Exactly as they appear, reproduce the lines from the one holding "blue pentagon: (126, 541)" through the last line of the material below.

Stored data ->
────

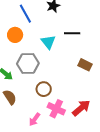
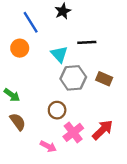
gray hexagon: (28, 64) -> (73, 78), moved
pink cross: (56, 109) -> (73, 132), turned 30
pink arrow: (35, 119) -> (48, 146), turned -96

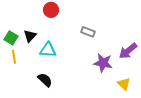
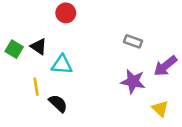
gray rectangle: (88, 32) -> (133, 41), moved
black triangle: (30, 36) -> (39, 47), turned -40
yellow line: (14, 57) -> (36, 87), moved

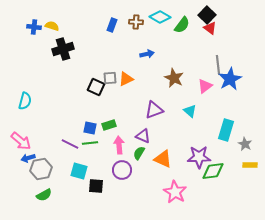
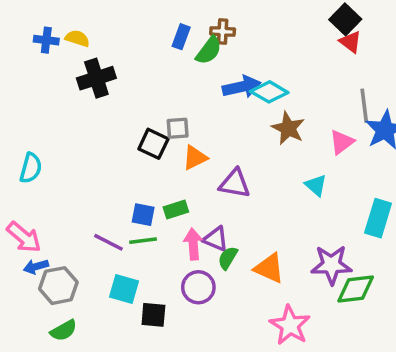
cyan diamond: (160, 17) -> (269, 92), moved
green semicircle: (182, 25) -> (209, 50), moved
blue arrow: (147, 54) -> (242, 87), size x1.5
orange triangle: (126, 79) -> (195, 158), moved
purple triangle: (154, 110) -> (235, 184), moved, turned 30
purple triangle: (143, 136) -> (216, 239), moved

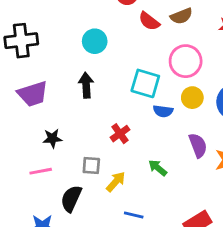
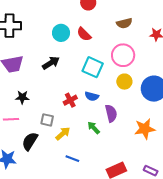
red semicircle: (149, 21) -> (84, 34), moved
black arrow: (86, 85) -> (51, 63), turned 54
blue semicircle: (163, 111) -> (92, 96), moved
purple semicircle: (198, 145) -> (111, 113), moved

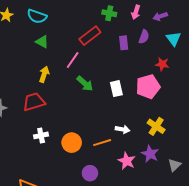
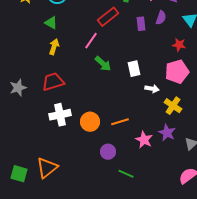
green triangle: (42, 42) -> (51, 23), moved
yellow arrow: (44, 74) -> (54, 47), moved
pink pentagon: (148, 87) -> (177, 72), moved
white arrow: (123, 129) -> (152, 89), moved
white cross: (41, 135) -> (60, 115), size x1.5

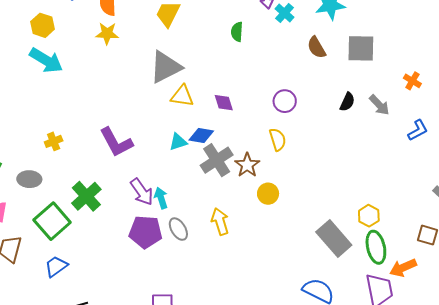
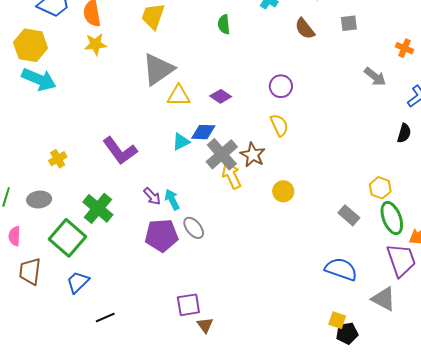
yellow hexagon: (43, 25) -> (30, 45), size x1.4
gray square: (361, 48) -> (349, 23), size x0.6
black semicircle: (347, 102) -> (404, 133), moved
purple diamond: (224, 103) -> (221, 96), turned -30
purple arrow: (142, 192) -> (152, 196), size x0.7
yellow circle: (268, 194) -> (283, 191), moved
yellow arrow: (220, 221) -> (231, 175), moved
gray rectangle: (334, 238) -> (349, 215), size x0.6

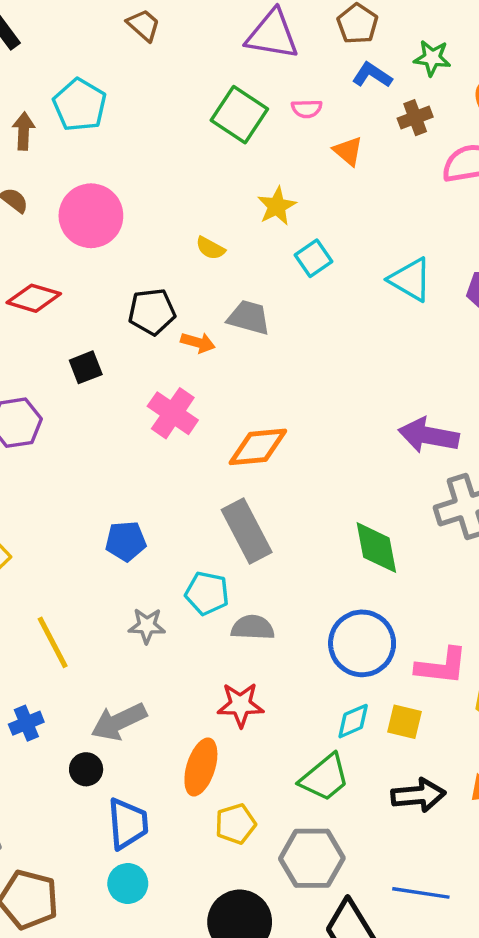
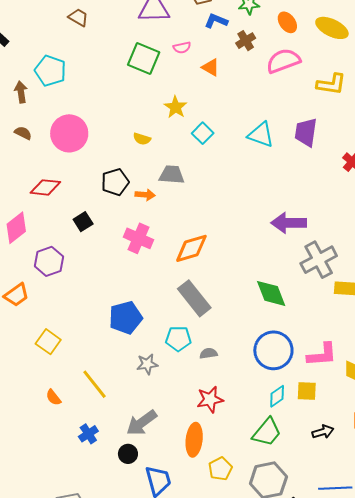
blue pentagon: (126, 541) -> (126, 318), size x1.4
gray semicircle: (253, 628) -> (209, 353), size x0.7
black arrow: (418, 795) -> (323, 432), size x0.7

────

Result ->
blue pentagon: (126, 541) -> (126, 318), size x1.4
gray semicircle: (253, 628) -> (209, 353), size x0.7
black arrow: (418, 795) -> (323, 432), size x0.7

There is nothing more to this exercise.